- Task prompt
Print the records exactly. Every mark must remain.

(Change listing data)

++++++++

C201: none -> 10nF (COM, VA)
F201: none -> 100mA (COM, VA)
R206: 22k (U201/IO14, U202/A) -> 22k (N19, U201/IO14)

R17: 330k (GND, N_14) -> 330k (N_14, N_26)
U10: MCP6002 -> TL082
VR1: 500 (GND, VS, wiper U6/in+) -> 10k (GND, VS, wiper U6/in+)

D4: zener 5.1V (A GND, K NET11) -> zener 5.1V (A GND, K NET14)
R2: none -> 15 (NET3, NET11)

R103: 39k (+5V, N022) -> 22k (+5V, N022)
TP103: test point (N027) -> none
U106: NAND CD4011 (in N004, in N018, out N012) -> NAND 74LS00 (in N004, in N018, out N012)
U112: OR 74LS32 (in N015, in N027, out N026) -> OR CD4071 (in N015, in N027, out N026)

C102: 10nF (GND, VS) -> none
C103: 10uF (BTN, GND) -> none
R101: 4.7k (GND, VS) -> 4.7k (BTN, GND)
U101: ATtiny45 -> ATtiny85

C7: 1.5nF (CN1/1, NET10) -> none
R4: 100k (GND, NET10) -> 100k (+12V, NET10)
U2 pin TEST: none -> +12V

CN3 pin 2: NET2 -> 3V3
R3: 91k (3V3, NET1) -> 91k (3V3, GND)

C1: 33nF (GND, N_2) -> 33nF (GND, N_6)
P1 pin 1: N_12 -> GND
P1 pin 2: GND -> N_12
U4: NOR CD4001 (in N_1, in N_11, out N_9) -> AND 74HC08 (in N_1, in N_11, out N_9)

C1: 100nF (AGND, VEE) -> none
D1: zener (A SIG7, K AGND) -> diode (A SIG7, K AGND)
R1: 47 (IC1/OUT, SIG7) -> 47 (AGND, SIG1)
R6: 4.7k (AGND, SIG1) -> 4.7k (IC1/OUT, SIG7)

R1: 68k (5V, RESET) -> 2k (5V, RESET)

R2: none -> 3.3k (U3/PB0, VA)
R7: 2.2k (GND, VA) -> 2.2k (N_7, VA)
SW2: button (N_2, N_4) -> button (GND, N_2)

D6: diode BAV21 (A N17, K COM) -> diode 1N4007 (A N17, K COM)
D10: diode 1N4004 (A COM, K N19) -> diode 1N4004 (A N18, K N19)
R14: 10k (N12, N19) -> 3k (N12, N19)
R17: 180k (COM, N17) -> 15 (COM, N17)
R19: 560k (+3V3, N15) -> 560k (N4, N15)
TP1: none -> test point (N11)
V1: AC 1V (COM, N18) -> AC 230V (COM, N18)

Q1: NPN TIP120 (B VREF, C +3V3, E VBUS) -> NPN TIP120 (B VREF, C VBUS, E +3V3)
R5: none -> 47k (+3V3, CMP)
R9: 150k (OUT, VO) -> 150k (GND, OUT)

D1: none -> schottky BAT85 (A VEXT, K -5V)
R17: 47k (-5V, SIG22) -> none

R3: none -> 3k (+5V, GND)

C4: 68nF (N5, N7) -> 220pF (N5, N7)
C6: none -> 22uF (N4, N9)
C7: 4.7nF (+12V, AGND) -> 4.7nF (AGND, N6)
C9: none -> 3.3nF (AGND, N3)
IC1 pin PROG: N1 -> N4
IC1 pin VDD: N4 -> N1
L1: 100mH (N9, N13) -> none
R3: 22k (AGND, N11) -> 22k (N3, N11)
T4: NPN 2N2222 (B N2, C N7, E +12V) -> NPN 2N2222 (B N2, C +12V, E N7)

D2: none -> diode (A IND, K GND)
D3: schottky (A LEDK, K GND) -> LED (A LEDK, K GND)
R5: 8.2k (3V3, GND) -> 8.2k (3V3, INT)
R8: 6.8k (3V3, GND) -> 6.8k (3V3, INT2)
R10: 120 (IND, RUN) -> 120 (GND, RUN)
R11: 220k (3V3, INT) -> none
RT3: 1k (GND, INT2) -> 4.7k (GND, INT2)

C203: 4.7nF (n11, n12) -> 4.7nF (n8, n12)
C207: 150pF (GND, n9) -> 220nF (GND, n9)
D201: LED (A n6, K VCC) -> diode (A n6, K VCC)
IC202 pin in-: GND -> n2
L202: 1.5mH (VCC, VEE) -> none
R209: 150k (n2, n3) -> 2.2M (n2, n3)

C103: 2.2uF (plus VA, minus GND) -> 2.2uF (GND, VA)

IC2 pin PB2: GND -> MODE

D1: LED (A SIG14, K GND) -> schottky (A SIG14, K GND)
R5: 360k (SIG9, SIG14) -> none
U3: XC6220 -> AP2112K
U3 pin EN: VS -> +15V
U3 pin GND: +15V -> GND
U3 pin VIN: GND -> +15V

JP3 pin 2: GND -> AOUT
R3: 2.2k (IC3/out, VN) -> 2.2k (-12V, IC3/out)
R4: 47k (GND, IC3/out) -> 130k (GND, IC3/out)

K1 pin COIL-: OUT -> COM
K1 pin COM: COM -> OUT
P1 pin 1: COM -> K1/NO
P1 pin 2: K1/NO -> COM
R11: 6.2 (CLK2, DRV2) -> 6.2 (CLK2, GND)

++++++++

- Answer for this exercise
C201: none -> 10nF (COM, VA)
F201: none -> 100mA (COM, VA)
R206: 22k (U201/IO14, U202/A) -> 22k (N19, U201/IO14)

R17: 330k (GND, N_14) -> 330k (N_14, N_26)
U10: MCP6002 -> TL082
VR1: 500 (GND, VS, wiper U6/in+) -> 10k (GND, VS, wiper U6/in+)

D4: zener 5.1V (A GND, K NET11) -> zener 5.1V (A GND, K NET14)
R2: none -> 15 (NET3, NET11)

R103: 39k (+5V, N022) -> 22k (+5V, N022)
TP103: test point (N027) -> none
U106: NAND CD4011 (in N004, in N018, out N012) -> NAND 74LS00 (in N004, in N018, out N012)
U112: OR 74LS32 (in N015, in N027, out N026) -> OR CD4071 (in N015, in N027, out N026)

C102: 10nF (GND, VS) -> none
C103: 10uF (BTN, GND) -> none
R101: 4.7k (GND, VS) -> 4.7k (BTN, GND)
U101: ATtiny45 -> ATtiny85

C7: 1.5nF (CN1/1, NET10) -> none
R4: 100k (GND, NET10) -> 100k (+12V, NET10)
U2 pin TEST: none -> +12V

CN3 pin 2: NET2 -> 3V3
R3: 91k (3V3, NET1) -> 91k (3V3, GND)

C1: 33nF (GND, N_2) -> 33nF (GND, N_6)
P1 pin 1: N_12 -> GND
P1 pin 2: GND -> N_12
U4: NOR CD4001 (in N_1, in N_11, out N_9) -> AND 74HC08 (in N_1, in N_11, out N_9)

C1: 100nF (AGND, VEE) -> none
D1: zener (A SIG7, K AGND) -> diode (A SIG7, K AGND)
R1: 47 (IC1/OUT, SIG7) -> 47 (AGND, SIG1)
R6: 4.7k (AGND, SIG1) -> 4.7k (IC1/OUT, SIG7)

R1: 68k (5V, RESET) -> 2k (5V, RESET)

R2: none -> 3.3k (U3/PB0, VA)
R7: 2.2k (GND, VA) -> 2.2k (N_7, VA)
SW2: button (N_2, N_4) -> button (GND, N_2)

D6: diode BAV21 (A N17, K COM) -> diode 1N4007 (A N17, K COM)
D10: diode 1N4004 (A COM, K N19) -> diode 1N4004 (A N18, K N19)
R14: 10k (N12, N19) -> 3k (N12, N19)
R17: 180k (COM, N17) -> 15 (COM, N17)
R19: 560k (+3V3, N15) -> 560k (N4, N15)
TP1: none -> test point (N11)
V1: AC 1V (COM, N18) -> AC 230V (COM, N18)

Q1: NPN TIP120 (B VREF, C +3V3, E VBUS) -> NPN TIP120 (B VREF, C VBUS, E +3V3)
R5: none -> 47k (+3V3, CMP)
R9: 150k (OUT, VO) -> 150k (GND, OUT)

D1: none -> schottky BAT85 (A VEXT, K -5V)
R17: 47k (-5V, SIG22) -> none

R3: none -> 3k (+5V, GND)

C4: 68nF (N5, N7) -> 220pF (N5, N7)
C6: none -> 22uF (N4, N9)
C7: 4.7nF (+12V, AGND) -> 4.7nF (AGND, N6)
C9: none -> 3.3nF (AGND, N3)
IC1 pin PROG: N1 -> N4
IC1 pin VDD: N4 -> N1
L1: 100mH (N9, N13) -> none
R3: 22k (AGND, N11) -> 22k (N3, N11)
T4: NPN 2N2222 (B N2, C N7, E +12V) -> NPN 2N2222 (B N2, C +12V, E N7)

D2: none -> diode (A IND, K GND)
D3: schottky (A LEDK, K GND) -> LED (A LEDK, K GND)
R5: 8.2k (3V3, GND) -> 8.2k (3V3, INT)
R8: 6.8k (3V3, GND) -> 6.8k (3V3, INT2)
R10: 120 (IND, RUN) -> 120 (GND, RUN)
R11: 220k (3V3, INT) -> none
RT3: 1k (GND, INT2) -> 4.7k (GND, INT2)

C203: 4.7nF (n11, n12) -> 4.7nF (n8, n12)
C207: 150pF (GND, n9) -> 220nF (GND, n9)
D201: LED (A n6, K VCC) -> diode (A n6, K VCC)
IC202 pin in-: GND -> n2
L202: 1.5mH (VCC, VEE) -> none
R209: 150k (n2, n3) -> 2.2M (n2, n3)

C103: 2.2uF (plus VA, minus GND) -> 2.2uF (GND, VA)

IC2 pin PB2: GND -> MODE

D1: LED (A SIG14, K GND) -> schottky (A SIG14, K GND)
R5: 360k (SIG9, SIG14) -> none
U3: XC6220 -> AP2112K
U3 pin EN: VS -> +15V
U3 pin GND: +15V -> GND
U3 pin VIN: GND -> +15V

JP3 pin 2: GND -> AOUT
R3: 2.2k (IC3/out, VN) -> 2.2k (-12V, IC3/out)
R4: 47k (GND, IC3/out) -> 130k (GND, IC3/out)

K1 pin COIL-: OUT -> COM
K1 pin COM: COM -> OUT
P1 pin 1: COM -> K1/NO
P1 pin 2: K1/NO -> COM
R11: 6.2 (CLK2, DRV2) -> 6.2 (CLK2, GND)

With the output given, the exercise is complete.